■ **WHAT YOU SHOULD DO**: Print, please, exactly the lines from the one with "camera: 10 degrees right, 10 degrees up" through the final line of the data below, with both ends included and the pictures left out.

■ **INPUT MATERIAL**:
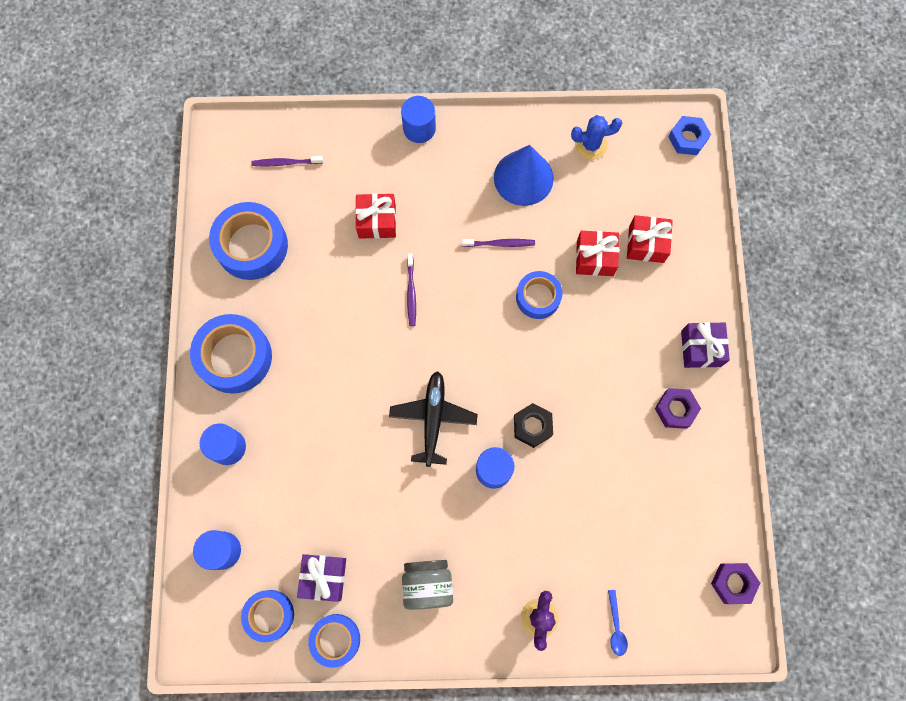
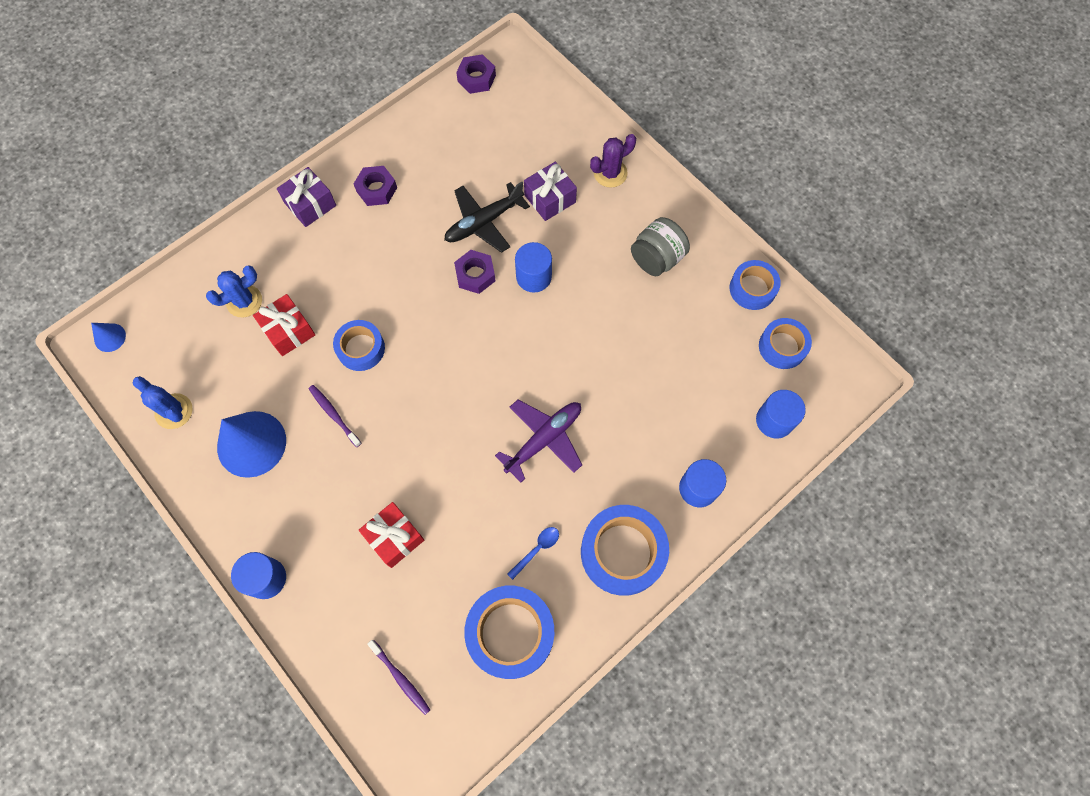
camera: 130 degrees left, 5 degrees down
purple gift [297,554,346,602] -> purple gift moved to [524,162,577,221]
black plane [389,371,478,467] -> black plane moved to [444,182,530,253]
purple toothbrush [407,253,416,326] -> none
black nut [514,403,553,448] -> purple nut [454,250,495,294]
blue spoon [608,590,628,656] -> blue spoon moved to [507,527,559,580]
red gift [627,215,673,263] -> blue cactus [206,265,262,317]
blue nut [668,116,711,155] -> blue cone [91,323,126,352]
none -> purple plane [495,400,582,483]

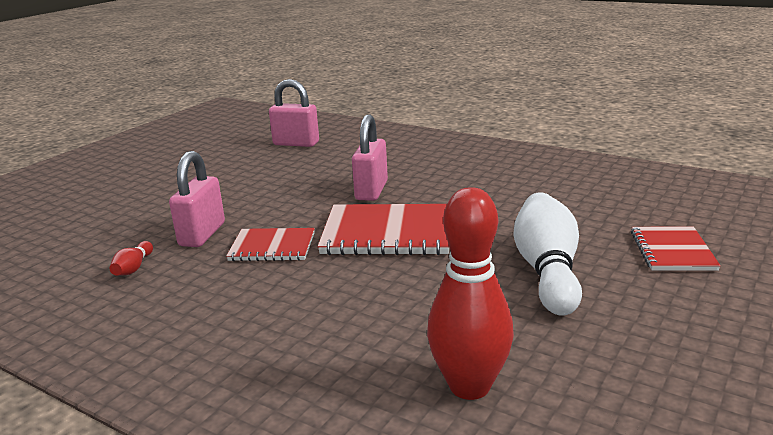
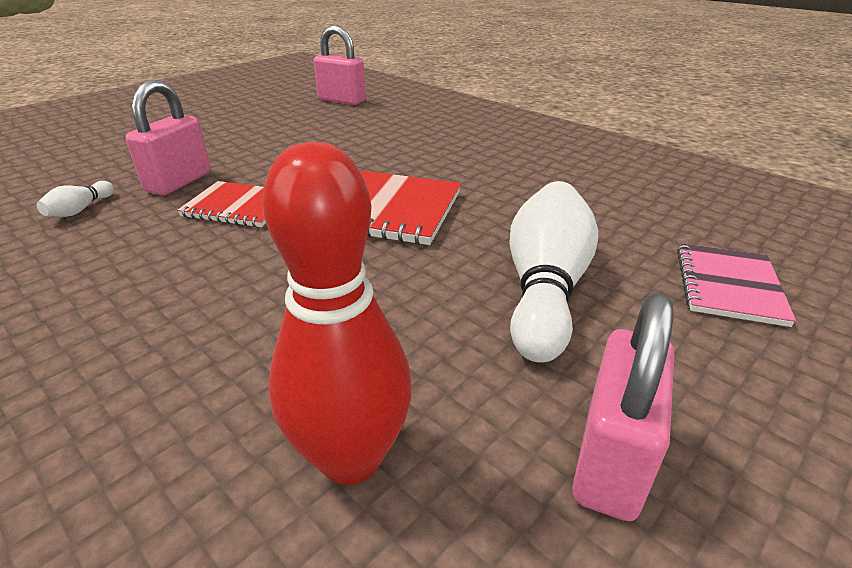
camera: 10 degrees right, 10 degrees up
red bowling pin [109,241,153,276] -> white bowling pin [37,181,114,217]
pink padlock [352,114,388,201] -> pink padlock moved to [572,293,674,521]
red notebook [631,226,721,271] -> pink notebook [677,243,796,327]

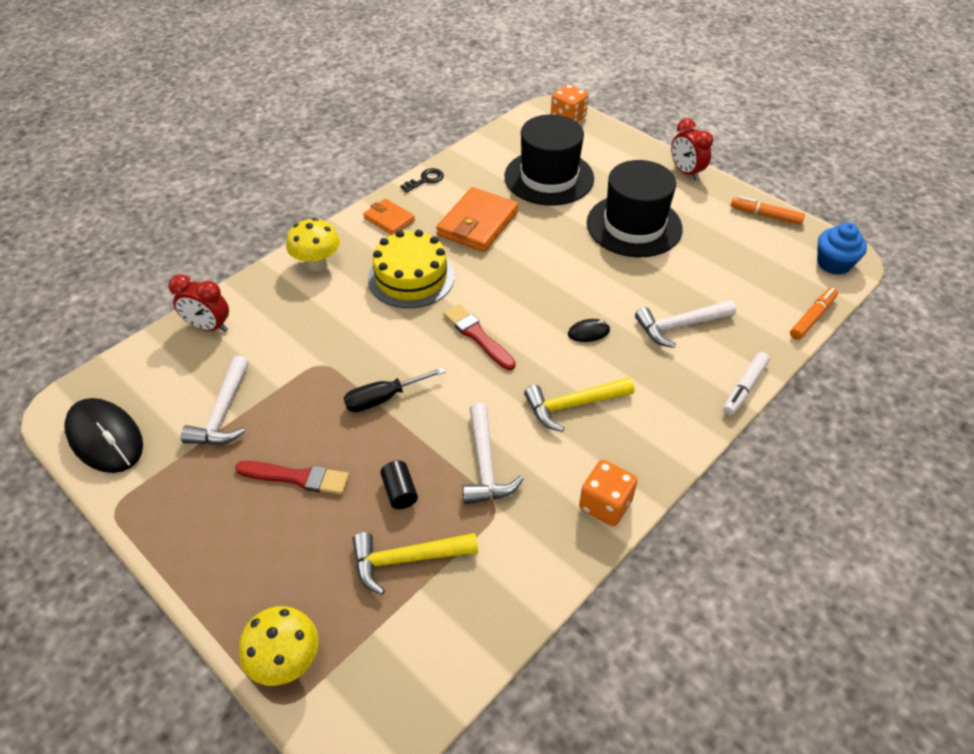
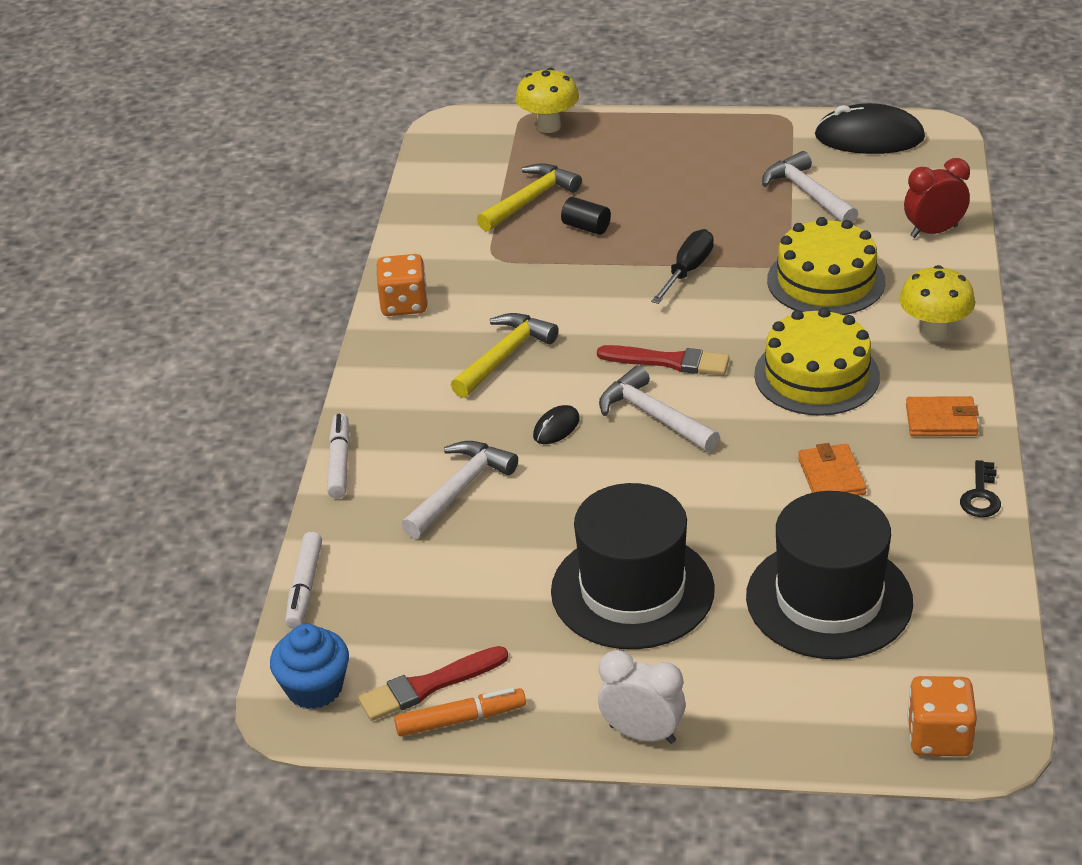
camera: 145 degrees right, 10 degrees down
red brush [235,461,349,495] -> red brush moved to [358,646,508,721]
orange wallet [436,187,519,252] -> orange wallet [798,443,867,496], size x0.58
white hammer [462,403,524,504] -> white hammer moved to [599,365,720,452]
red clock [671,118,713,181] -> white clock [598,650,686,744]
orange marker [790,288,838,340] -> white marker [285,532,322,629]
none -> yellow cake [767,217,886,315]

■ **TASK RESPONSE**:
camera: 10 degrees right, 10 degrees up
red bowling pin [109,241,153,276] -> white bowling pin [37,181,114,217]
pink padlock [352,114,388,201] -> pink padlock moved to [572,293,674,521]
red notebook [631,226,721,271] -> pink notebook [677,243,796,327]

camera: 145 degrees right, 10 degrees down
red brush [235,461,349,495] -> red brush moved to [358,646,508,721]
orange wallet [436,187,519,252] -> orange wallet [798,443,867,496], size x0.58
white hammer [462,403,524,504] -> white hammer moved to [599,365,720,452]
red clock [671,118,713,181] -> white clock [598,650,686,744]
orange marker [790,288,838,340] -> white marker [285,532,322,629]
none -> yellow cake [767,217,886,315]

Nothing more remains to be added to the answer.